(Coordinate-based object records)
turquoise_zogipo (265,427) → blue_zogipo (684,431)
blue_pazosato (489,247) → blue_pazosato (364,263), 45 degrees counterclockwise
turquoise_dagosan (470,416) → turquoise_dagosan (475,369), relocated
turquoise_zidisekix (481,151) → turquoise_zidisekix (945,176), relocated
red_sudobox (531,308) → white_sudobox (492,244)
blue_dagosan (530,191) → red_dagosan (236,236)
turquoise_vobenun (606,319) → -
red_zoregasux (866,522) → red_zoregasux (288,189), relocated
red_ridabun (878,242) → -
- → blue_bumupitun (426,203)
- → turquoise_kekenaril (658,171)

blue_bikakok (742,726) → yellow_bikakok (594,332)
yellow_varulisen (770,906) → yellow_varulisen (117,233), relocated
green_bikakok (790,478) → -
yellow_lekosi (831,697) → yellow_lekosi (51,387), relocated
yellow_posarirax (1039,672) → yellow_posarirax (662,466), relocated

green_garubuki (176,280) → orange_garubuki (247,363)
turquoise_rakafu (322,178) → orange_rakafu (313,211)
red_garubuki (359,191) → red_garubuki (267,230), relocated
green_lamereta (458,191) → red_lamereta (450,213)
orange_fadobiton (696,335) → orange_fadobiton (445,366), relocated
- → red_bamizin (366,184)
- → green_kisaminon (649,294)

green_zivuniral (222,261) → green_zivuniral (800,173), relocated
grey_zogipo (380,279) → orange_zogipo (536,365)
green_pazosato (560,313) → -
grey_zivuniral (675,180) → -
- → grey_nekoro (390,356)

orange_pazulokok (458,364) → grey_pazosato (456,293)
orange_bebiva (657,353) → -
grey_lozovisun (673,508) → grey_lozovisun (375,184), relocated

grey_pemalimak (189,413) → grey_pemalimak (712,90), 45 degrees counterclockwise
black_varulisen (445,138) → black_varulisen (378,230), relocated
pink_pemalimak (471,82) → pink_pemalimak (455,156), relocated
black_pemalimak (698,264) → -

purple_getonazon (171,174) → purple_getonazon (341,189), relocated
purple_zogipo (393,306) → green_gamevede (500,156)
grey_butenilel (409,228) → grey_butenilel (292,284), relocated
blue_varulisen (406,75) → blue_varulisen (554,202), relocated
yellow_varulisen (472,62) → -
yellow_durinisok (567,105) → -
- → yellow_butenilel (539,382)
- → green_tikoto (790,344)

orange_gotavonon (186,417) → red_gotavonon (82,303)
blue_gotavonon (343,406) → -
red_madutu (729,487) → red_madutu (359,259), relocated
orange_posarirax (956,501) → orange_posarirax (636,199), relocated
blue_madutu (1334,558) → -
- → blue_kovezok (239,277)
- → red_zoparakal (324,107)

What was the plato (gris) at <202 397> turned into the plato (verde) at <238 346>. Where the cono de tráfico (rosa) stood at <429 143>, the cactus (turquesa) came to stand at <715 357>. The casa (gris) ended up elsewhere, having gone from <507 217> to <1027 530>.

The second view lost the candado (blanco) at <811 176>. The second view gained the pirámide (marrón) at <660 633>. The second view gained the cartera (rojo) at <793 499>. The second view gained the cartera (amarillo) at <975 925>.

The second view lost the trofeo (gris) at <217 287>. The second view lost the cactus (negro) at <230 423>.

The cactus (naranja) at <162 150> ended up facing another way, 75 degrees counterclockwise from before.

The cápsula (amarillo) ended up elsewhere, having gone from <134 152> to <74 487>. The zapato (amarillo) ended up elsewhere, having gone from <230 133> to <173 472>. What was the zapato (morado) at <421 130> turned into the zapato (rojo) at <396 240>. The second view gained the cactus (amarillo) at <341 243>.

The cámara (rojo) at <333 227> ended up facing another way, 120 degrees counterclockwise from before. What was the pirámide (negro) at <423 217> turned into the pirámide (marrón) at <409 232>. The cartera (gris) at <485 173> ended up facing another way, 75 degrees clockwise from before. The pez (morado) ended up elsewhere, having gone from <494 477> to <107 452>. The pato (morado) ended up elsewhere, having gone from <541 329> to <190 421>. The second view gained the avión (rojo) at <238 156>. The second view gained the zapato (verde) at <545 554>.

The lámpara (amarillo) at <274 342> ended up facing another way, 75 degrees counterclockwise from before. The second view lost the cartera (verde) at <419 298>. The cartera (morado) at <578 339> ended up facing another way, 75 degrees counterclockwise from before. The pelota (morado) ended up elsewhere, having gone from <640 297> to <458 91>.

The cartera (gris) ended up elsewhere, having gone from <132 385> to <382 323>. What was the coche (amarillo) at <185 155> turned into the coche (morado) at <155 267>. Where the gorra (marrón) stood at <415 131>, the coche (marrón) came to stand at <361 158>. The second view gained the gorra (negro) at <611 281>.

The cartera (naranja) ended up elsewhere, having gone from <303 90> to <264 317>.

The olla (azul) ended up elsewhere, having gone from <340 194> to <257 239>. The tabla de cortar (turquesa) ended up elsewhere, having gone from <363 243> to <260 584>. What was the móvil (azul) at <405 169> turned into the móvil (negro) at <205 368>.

§ What the task asks
Proceeding from the line containing "orange_pazulokok (458,364) →" through the line containing "- → red_zoparakal (324,107)", transcribe the lines above exactly, both end lines included.

§ Solution to the exercise
orange_pazulokok (458,364) → grey_pazosato (456,293)
orange_bebiva (657,353) → -
grey_lozovisun (673,508) → grey_lozovisun (375,184), relocated

grey_pemalimak (189,413) → grey_pemalimak (712,90), 45 degrees counterclockwise
black_varulisen (445,138) → black_varulisen (378,230), relocated
pink_pemalimak (471,82) → pink_pemalimak (455,156), relocated
black_pemalimak (698,264) → -

purple_getonazon (171,174) → purple_getonazon (341,189), relocated
purple_zogipo (393,306) → green_gamevede (500,156)
grey_butenilel (409,228) → grey_butenilel (292,284), relocated
blue_varulisen (406,75) → blue_varulisen (554,202), relocated
yellow_varulisen (472,62) → -
yellow_durinisok (567,105) → -
- → yellow_butenilel (539,382)
- → green_tikoto (790,344)

orange_gotavonon (186,417) → red_gotavonon (82,303)
blue_gotavonon (343,406) → -
red_madutu (729,487) → red_madutu (359,259), relocated
orange_posarirax (956,501) → orange_posarirax (636,199), relocated
blue_madutu (1334,558) → -
- → blue_kovezok (239,277)
- → red_zoparakal (324,107)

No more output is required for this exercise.